### TASK DETAILS
An exact reproduction of each record is required.
╭─ DATA FOR THIS TASK
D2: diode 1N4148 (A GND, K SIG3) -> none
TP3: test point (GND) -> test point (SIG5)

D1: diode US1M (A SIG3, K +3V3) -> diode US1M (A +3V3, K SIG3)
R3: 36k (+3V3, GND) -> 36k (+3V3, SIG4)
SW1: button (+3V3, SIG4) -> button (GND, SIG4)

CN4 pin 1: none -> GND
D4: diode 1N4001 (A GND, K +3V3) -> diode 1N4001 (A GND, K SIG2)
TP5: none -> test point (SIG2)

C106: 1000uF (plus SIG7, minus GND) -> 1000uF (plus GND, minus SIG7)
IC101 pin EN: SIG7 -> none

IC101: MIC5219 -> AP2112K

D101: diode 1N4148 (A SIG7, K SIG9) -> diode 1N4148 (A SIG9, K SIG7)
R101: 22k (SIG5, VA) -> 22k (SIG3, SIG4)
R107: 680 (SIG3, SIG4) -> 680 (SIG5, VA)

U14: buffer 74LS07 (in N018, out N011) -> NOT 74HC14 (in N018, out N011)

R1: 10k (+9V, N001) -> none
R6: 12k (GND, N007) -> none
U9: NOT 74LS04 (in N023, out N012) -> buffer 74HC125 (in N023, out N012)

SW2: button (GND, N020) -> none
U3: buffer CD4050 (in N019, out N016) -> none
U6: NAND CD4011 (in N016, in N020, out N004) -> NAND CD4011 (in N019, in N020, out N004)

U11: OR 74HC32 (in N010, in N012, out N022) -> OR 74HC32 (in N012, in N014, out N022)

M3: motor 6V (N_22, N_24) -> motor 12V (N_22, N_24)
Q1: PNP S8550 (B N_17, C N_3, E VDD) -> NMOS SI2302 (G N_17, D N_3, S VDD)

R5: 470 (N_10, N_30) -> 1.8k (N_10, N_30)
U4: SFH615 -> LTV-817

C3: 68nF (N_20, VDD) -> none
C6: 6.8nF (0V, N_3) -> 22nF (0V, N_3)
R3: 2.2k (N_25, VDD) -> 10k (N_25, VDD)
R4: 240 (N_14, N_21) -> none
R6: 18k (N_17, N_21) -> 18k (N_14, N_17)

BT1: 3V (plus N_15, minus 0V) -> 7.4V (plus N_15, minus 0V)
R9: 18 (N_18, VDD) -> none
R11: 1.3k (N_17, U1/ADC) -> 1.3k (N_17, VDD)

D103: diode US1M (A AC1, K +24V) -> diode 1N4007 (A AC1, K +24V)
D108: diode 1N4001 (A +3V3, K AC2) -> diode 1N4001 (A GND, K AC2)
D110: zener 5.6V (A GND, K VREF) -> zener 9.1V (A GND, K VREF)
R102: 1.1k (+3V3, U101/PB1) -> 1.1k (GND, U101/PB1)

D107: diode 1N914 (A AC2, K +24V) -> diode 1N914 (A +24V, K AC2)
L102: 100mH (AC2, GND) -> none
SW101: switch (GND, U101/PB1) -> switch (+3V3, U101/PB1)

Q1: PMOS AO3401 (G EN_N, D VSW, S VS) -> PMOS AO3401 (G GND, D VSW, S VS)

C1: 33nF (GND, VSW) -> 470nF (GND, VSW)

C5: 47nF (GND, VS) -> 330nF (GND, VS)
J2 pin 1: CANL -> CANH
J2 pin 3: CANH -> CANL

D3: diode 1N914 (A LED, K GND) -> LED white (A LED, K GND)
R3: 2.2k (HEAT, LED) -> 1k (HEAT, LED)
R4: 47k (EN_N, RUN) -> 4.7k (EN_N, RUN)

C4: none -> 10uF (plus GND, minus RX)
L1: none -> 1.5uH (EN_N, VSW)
╰─
### SOLUTION
D2: diode 1N4148 (A GND, K SIG3) -> none
TP3: test point (GND) -> test point (SIG5)

D1: diode US1M (A SIG3, K +3V3) -> diode US1M (A +3V3, K SIG3)
R3: 36k (+3V3, GND) -> 36k (+3V3, SIG4)
SW1: button (+3V3, SIG4) -> button (GND, SIG4)

CN4 pin 1: none -> GND
D4: diode 1N4001 (A GND, K +3V3) -> diode 1N4001 (A GND, K SIG2)
TP5: none -> test point (SIG2)

C106: 1000uF (plus SIG7, minus GND) -> 1000uF (plus GND, minus SIG7)
IC101 pin EN: SIG7 -> none

IC101: MIC5219 -> AP2112K

D101: diode 1N4148 (A SIG7, K SIG9) -> diode 1N4148 (A SIG9, K SIG7)
R101: 22k (SIG5, VA) -> 22k (SIG3, SIG4)
R107: 680 (SIG3, SIG4) -> 680 (SIG5, VA)

U14: buffer 74LS07 (in N018, out N011) -> NOT 74HC14 (in N018, out N011)

R1: 10k (+9V, N001) -> none
R6: 12k (GND, N007) -> none
U9: NOT 74LS04 (in N023, out N012) -> buffer 74HC125 (in N023, out N012)

SW2: button (GND, N020) -> none
U3: buffer CD4050 (in N019, out N016) -> none
U6: NAND CD4011 (in N016, in N020, out N004) -> NAND CD4011 (in N019, in N020, out N004)

U11: OR 74HC32 (in N010, in N012, out N022) -> OR 74HC32 (in N012, in N014, out N022)

M3: motor 6V (N_22, N_24) -> motor 12V (N_22, N_24)
Q1: PNP S8550 (B N_17, C N_3, E VDD) -> NMOS SI2302 (G N_17, D N_3, S VDD)

R5: 470 (N_10, N_30) -> 1.8k (N_10, N_30)
U4: SFH615 -> LTV-817

C3: 68nF (N_20, VDD) -> none
C6: 6.8nF (0V, N_3) -> 22nF (0V, N_3)
R3: 2.2k (N_25, VDD) -> 10k (N_25, VDD)
R4: 240 (N_14, N_21) -> none
R6: 18k (N_17, N_21) -> 18k (N_14, N_17)

BT1: 3V (plus N_15, minus 0V) -> 7.4V (plus N_15, minus 0V)
R9: 18 (N_18, VDD) -> none
R11: 1.3k (N_17, U1/ADC) -> 1.3k (N_17, VDD)

D103: diode US1M (A AC1, K +24V) -> diode 1N4007 (A AC1, K +24V)
D108: diode 1N4001 (A +3V3, K AC2) -> diode 1N4001 (A GND, K AC2)
D110: zener 5.6V (A GND, K VREF) -> zener 9.1V (A GND, K VREF)
R102: 1.1k (+3V3, U101/PB1) -> 1.1k (GND, U101/PB1)

D107: diode 1N914 (A AC2, K +24V) -> diode 1N914 (A +24V, K AC2)
L102: 100mH (AC2, GND) -> none
SW101: switch (GND, U101/PB1) -> switch (+3V3, U101/PB1)

Q1: PMOS AO3401 (G EN_N, D VSW, S VS) -> PMOS AO3401 (G GND, D VSW, S VS)

C1: 33nF (GND, VSW) -> 470nF (GND, VSW)

C5: 47nF (GND, VS) -> 330nF (GND, VS)
J2 pin 1: CANL -> CANH
J2 pin 3: CANH -> CANL

D3: diode 1N914 (A LED, K GND) -> LED white (A LED, K GND)
R3: 2.2k (HEAT, LED) -> 1k (HEAT, LED)
R4: 47k (EN_N, RUN) -> 4.7k (EN_N, RUN)

C4: none -> 10uF (plus GND, minus RX)
L1: none -> 1.5uH (EN_N, VSW)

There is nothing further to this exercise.